** Data for the task follows **

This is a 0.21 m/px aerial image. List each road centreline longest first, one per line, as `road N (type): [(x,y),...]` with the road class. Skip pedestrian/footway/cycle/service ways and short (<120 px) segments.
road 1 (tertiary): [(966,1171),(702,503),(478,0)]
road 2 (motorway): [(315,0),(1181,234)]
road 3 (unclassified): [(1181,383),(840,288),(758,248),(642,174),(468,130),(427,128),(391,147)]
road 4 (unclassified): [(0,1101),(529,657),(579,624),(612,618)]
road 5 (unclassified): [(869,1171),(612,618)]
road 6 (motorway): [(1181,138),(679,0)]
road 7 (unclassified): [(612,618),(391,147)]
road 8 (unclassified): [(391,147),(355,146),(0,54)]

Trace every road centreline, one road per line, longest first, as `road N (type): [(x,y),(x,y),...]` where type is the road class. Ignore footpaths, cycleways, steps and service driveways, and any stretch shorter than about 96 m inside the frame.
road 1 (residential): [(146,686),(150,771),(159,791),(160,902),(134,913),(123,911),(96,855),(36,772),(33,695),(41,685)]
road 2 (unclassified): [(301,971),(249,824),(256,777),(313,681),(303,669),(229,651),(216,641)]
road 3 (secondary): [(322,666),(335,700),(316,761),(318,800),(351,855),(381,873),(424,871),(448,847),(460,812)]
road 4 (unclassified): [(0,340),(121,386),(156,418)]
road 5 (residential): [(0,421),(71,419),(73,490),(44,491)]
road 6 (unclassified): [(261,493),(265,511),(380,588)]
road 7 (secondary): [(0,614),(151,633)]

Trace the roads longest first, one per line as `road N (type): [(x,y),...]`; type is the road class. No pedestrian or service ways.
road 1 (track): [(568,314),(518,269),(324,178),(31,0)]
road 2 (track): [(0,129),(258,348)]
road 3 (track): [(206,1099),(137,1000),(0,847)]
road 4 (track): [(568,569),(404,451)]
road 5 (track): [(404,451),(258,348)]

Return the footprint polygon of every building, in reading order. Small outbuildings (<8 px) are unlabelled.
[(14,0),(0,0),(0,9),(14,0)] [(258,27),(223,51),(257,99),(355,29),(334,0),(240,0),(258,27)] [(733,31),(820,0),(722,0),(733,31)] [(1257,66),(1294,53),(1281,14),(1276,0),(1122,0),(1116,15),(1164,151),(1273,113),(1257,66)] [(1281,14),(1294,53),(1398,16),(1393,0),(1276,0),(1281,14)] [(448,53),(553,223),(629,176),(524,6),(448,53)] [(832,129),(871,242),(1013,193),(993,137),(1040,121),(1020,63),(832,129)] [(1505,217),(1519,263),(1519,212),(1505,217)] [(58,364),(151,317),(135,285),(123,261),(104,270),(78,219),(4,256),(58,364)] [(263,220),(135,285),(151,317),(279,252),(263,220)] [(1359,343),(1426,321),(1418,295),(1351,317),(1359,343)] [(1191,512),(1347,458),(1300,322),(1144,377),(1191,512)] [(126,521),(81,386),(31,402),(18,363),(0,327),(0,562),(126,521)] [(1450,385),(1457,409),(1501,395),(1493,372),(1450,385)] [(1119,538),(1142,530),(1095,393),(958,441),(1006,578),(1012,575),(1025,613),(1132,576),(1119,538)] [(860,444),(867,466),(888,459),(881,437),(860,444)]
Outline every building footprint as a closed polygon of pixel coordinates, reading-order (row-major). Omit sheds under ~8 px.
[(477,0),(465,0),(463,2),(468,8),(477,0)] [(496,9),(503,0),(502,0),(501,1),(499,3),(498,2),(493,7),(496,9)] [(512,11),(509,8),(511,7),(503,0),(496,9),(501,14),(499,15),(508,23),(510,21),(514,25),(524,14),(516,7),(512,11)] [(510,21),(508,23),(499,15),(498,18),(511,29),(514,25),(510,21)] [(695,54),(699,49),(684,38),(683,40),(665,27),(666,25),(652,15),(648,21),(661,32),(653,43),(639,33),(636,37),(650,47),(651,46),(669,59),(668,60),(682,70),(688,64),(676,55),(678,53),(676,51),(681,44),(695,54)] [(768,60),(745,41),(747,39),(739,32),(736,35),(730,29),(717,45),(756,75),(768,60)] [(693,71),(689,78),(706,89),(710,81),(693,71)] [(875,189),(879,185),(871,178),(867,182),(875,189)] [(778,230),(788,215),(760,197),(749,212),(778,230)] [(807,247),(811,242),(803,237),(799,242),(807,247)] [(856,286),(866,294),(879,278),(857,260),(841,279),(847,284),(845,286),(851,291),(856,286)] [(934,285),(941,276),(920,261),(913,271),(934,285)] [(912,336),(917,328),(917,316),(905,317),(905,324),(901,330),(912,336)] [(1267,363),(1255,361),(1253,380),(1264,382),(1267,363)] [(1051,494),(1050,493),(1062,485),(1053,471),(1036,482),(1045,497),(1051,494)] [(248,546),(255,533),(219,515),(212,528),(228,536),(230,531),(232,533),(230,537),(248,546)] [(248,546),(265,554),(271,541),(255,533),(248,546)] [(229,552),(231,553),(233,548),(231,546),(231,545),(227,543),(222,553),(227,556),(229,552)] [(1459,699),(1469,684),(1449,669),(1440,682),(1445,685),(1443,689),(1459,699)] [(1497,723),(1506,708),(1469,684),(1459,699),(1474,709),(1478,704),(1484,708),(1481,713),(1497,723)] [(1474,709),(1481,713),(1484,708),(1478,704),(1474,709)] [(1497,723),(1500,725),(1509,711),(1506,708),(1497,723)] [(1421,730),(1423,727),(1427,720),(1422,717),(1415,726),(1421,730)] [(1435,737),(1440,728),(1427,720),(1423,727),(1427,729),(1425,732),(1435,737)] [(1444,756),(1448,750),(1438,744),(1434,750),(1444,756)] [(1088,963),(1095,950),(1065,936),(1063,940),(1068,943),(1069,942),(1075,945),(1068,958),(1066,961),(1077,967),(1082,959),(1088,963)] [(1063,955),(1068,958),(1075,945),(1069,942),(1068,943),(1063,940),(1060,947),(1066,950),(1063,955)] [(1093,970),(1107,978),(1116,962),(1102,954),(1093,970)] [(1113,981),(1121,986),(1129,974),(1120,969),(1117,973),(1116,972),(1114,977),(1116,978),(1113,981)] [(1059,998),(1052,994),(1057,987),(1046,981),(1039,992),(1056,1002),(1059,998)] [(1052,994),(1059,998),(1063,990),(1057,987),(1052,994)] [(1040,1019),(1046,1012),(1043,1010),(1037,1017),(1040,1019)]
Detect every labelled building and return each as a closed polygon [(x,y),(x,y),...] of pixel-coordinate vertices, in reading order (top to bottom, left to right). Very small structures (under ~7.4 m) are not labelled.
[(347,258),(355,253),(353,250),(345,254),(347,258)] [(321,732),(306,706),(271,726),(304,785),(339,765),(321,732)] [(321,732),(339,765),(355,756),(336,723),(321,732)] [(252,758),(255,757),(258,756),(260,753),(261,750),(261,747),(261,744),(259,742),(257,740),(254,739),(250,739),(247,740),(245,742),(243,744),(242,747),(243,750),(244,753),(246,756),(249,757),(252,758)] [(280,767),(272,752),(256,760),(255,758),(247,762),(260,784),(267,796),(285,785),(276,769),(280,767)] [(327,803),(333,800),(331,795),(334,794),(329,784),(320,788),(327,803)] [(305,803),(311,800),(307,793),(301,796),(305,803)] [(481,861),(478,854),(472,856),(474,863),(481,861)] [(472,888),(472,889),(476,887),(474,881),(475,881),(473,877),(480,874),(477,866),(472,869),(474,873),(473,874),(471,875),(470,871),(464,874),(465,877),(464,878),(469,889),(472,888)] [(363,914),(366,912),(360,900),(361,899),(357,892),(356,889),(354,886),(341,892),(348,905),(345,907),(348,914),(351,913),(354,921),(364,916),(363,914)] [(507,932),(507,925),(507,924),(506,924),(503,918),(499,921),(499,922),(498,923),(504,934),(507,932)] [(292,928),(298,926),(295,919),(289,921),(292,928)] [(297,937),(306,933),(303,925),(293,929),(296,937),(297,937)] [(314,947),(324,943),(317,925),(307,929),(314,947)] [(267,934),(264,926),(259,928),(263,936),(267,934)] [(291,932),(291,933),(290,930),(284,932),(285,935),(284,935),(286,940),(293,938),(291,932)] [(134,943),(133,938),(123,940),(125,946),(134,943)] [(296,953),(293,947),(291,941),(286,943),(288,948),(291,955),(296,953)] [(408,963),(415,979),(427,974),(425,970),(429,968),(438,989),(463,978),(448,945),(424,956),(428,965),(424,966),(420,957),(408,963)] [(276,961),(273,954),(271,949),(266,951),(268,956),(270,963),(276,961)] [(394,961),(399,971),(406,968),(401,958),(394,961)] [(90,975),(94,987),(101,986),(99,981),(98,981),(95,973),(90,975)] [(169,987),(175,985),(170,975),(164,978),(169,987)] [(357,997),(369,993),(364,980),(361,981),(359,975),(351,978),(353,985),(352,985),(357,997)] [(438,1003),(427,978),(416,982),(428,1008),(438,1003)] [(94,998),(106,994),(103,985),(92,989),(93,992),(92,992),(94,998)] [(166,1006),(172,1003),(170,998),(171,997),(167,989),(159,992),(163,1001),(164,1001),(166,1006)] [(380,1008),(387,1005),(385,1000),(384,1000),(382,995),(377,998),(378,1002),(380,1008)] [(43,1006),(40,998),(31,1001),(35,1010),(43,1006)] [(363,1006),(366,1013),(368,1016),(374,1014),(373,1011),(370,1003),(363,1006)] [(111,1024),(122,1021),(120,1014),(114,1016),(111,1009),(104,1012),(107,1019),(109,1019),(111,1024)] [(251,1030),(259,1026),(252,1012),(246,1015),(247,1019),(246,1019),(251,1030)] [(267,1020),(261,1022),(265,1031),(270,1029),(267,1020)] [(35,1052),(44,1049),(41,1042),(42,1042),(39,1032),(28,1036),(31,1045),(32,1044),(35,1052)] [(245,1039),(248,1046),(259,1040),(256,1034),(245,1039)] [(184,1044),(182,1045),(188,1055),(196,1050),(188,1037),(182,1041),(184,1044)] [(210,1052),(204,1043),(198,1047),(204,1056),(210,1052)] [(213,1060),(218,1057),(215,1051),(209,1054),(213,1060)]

** End of Data for the task **

Work required ::
Looking at the records above, state the number of lines where the word "building" occurs, and write nothing beyond it.

Your solution ::
3